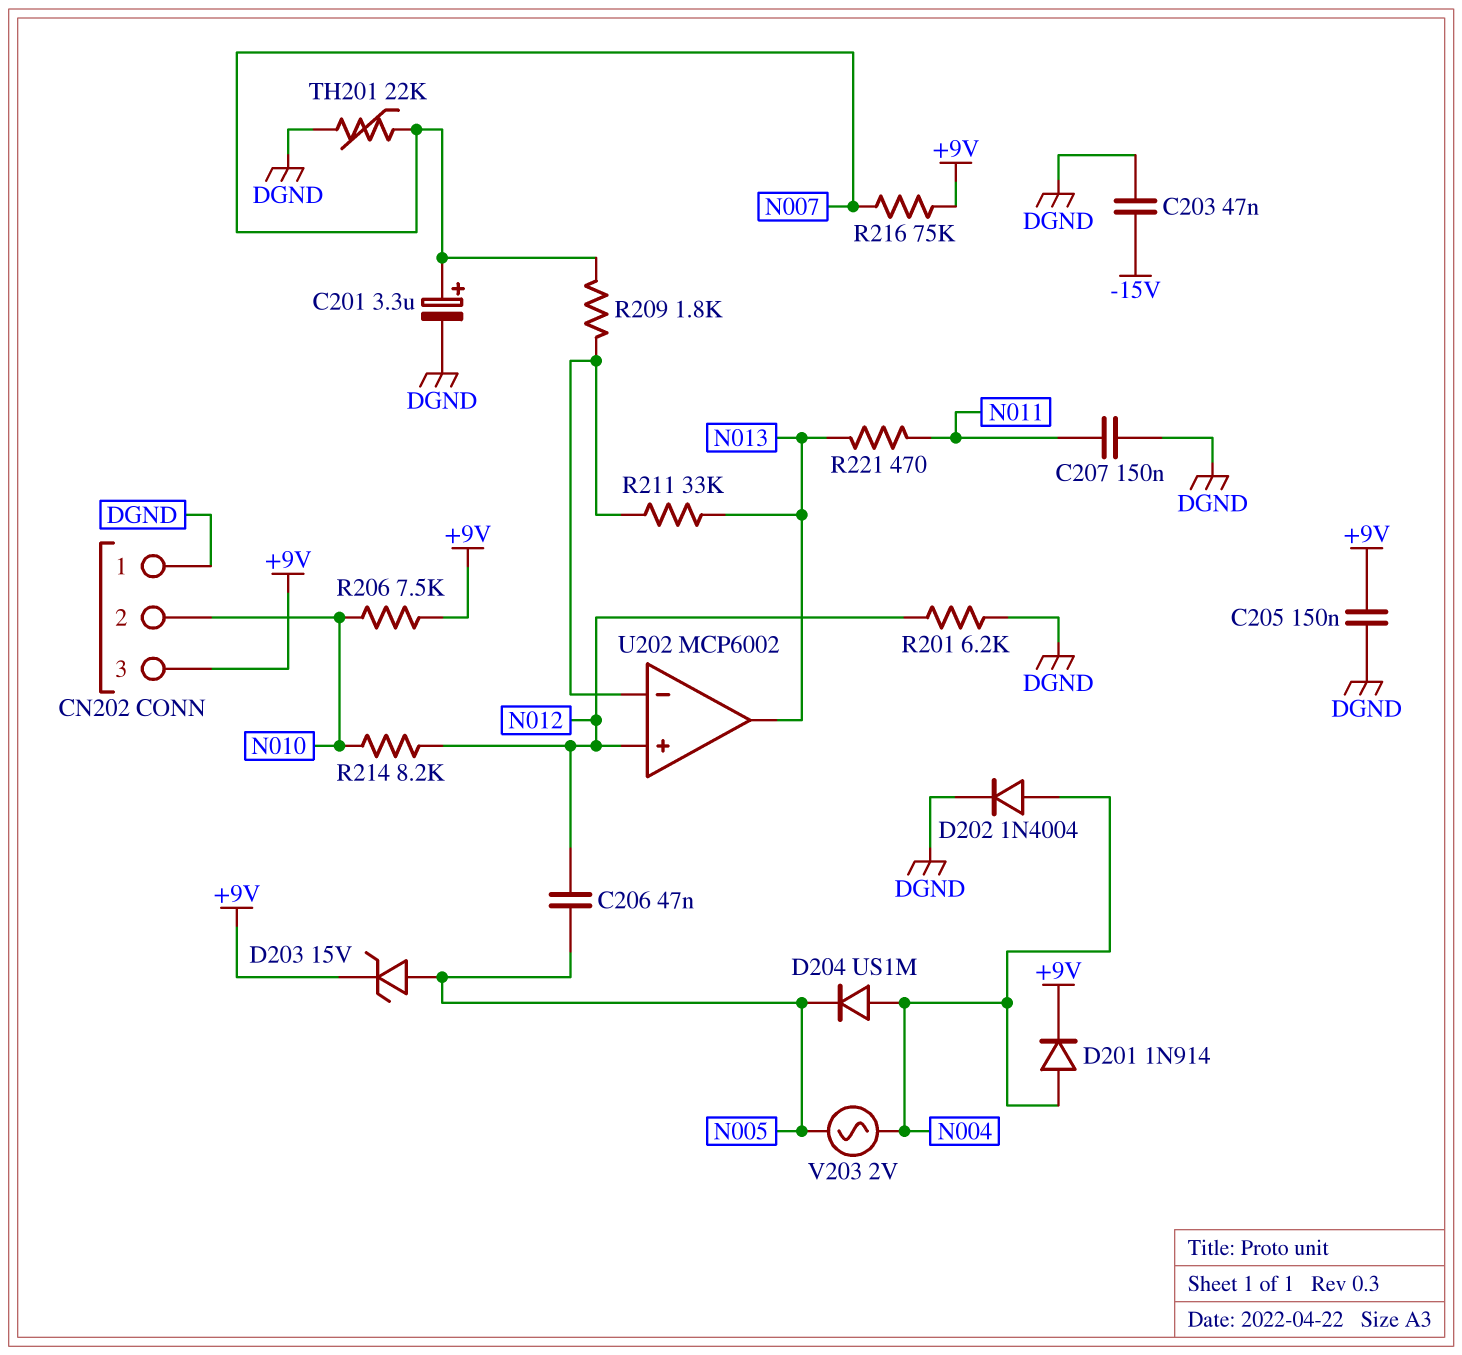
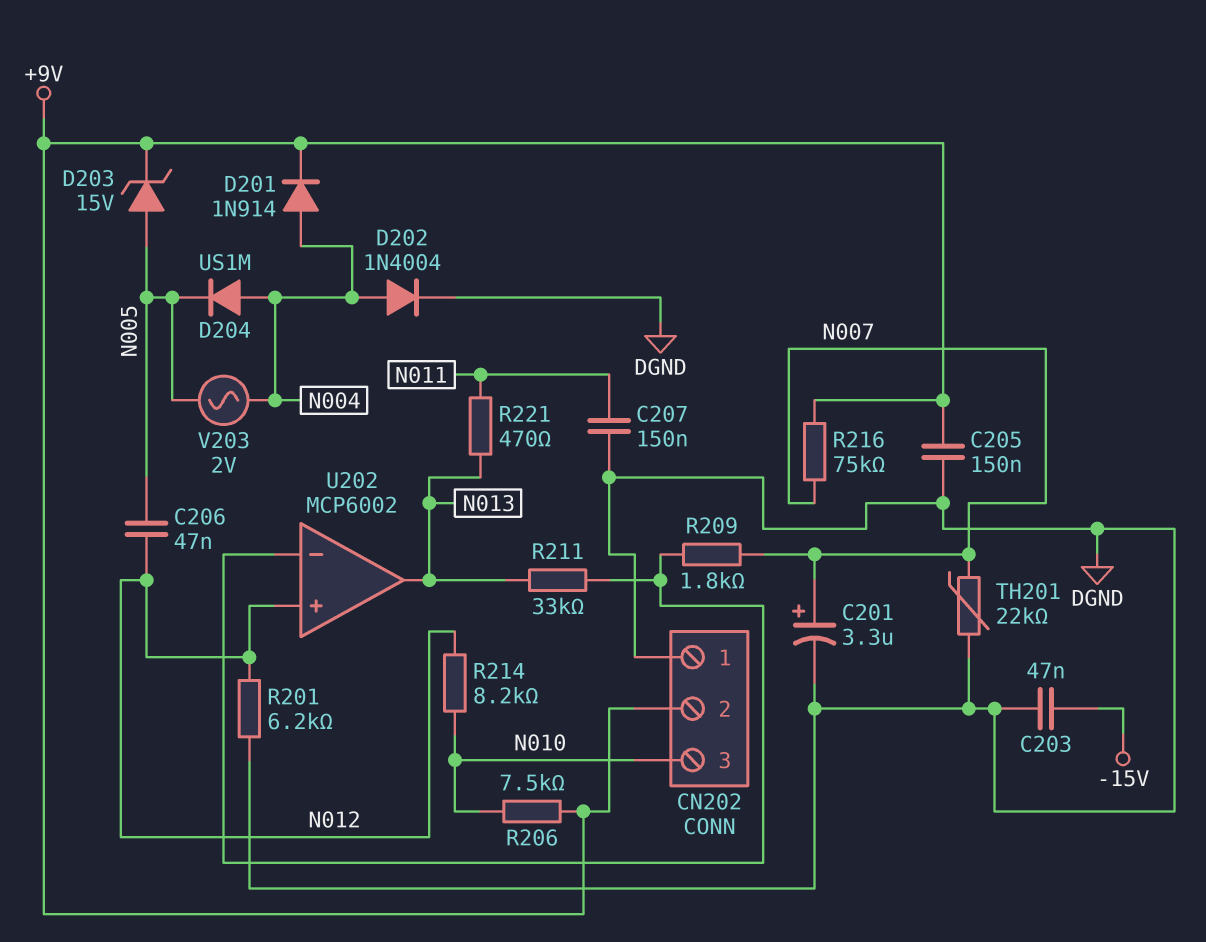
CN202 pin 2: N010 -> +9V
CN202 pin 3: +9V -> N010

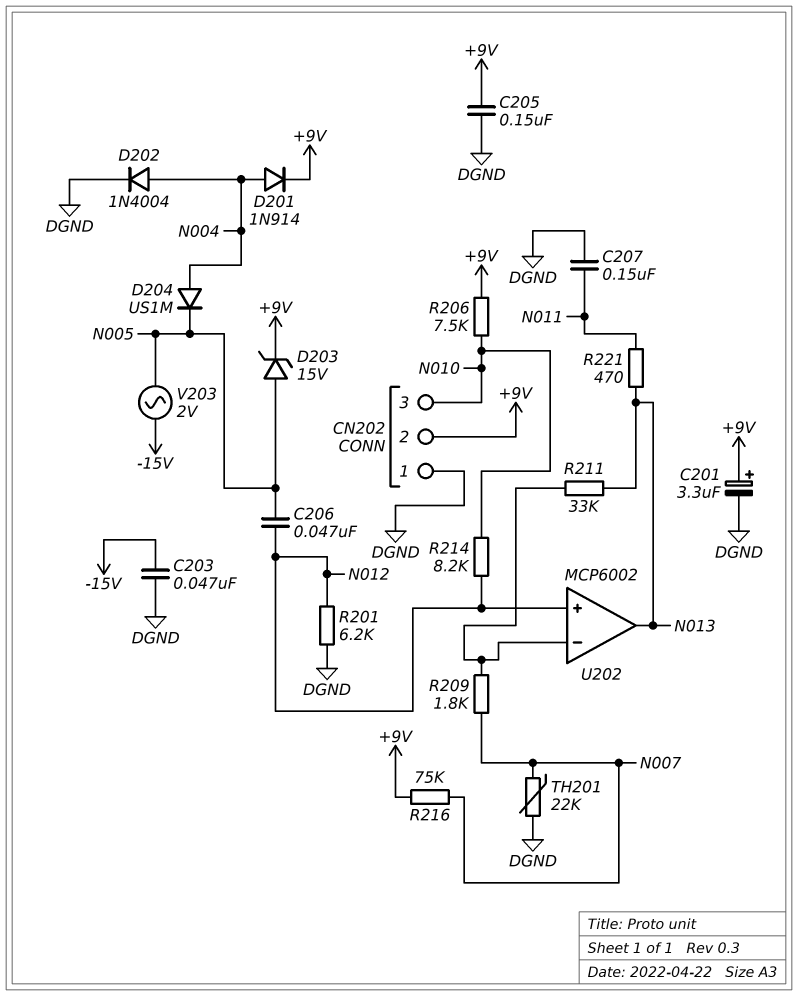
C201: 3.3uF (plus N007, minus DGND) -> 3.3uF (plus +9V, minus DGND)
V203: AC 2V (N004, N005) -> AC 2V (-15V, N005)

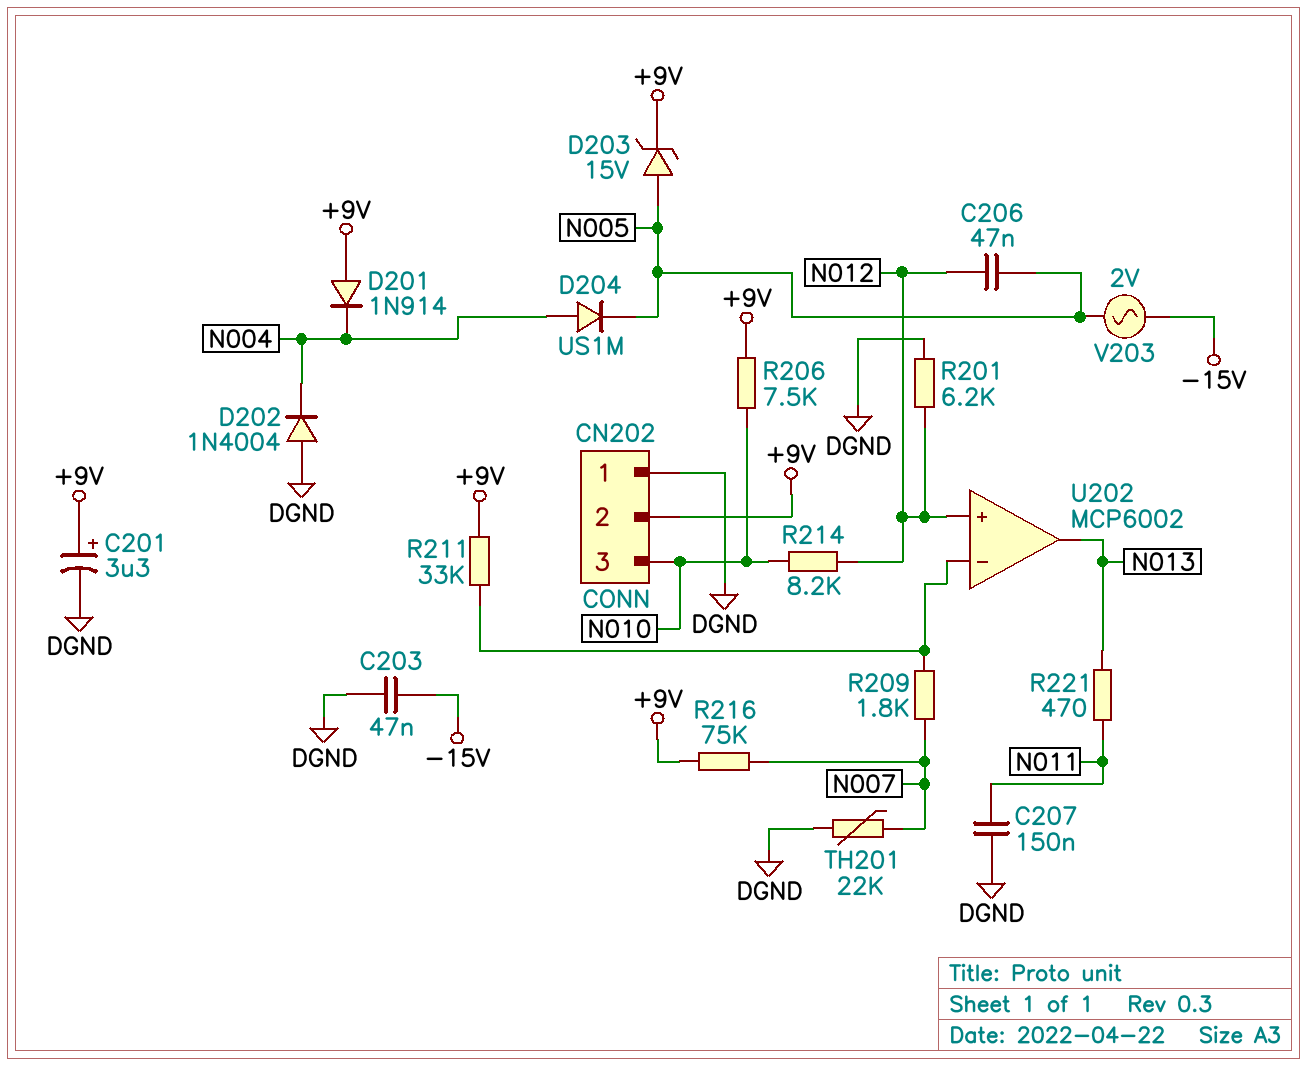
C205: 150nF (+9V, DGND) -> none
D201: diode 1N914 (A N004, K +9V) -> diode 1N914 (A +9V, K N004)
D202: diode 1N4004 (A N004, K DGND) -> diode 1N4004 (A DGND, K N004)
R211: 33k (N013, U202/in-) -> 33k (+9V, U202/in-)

Work instruction —
Reproduce the entire listing exactly, except for any pictures it contains.

Worked solution —
CN202 pin 2: N010 -> +9V
CN202 pin 3: +9V -> N010

C201: 3.3uF (plus N007, minus DGND) -> 3.3uF (plus +9V, minus DGND)
V203: AC 2V (N004, N005) -> AC 2V (-15V, N005)

C205: 150nF (+9V, DGND) -> none
D201: diode 1N914 (A N004, K +9V) -> diode 1N914 (A +9V, K N004)
D202: diode 1N4004 (A N004, K DGND) -> diode 1N4004 (A DGND, K N004)
R211: 33k (N013, U202/in-) -> 33k (+9V, U202/in-)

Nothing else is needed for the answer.